### PROBLEM DESCRIPTION
Using the entries below, say how many of the lines carry "TRIG". Write the number alone.

[Edit tracking data]
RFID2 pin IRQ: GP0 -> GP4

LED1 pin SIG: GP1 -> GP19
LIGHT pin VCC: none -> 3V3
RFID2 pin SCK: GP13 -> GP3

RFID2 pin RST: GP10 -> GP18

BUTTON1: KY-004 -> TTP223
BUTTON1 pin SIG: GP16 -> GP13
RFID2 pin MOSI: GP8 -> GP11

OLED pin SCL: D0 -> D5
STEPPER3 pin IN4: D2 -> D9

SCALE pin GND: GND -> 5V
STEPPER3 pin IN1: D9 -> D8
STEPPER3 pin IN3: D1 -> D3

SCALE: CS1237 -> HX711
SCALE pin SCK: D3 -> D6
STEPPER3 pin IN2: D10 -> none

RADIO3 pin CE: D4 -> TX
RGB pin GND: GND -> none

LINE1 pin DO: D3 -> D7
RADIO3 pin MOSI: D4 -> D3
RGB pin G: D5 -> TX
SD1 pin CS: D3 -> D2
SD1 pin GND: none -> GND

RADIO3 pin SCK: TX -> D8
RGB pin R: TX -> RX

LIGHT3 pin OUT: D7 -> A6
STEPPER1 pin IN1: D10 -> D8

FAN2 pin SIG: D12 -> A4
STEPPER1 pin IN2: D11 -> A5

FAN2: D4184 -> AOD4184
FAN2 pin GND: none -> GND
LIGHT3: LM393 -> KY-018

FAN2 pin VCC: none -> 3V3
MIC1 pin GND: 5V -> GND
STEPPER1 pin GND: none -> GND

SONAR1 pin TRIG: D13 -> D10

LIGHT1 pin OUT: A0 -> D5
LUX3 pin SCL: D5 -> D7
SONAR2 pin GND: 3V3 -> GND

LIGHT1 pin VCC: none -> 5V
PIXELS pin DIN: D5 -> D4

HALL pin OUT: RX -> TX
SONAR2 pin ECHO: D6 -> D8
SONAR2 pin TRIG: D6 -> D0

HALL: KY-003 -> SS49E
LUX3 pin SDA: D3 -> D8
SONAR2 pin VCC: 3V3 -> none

### WRITTEN ANSWER
2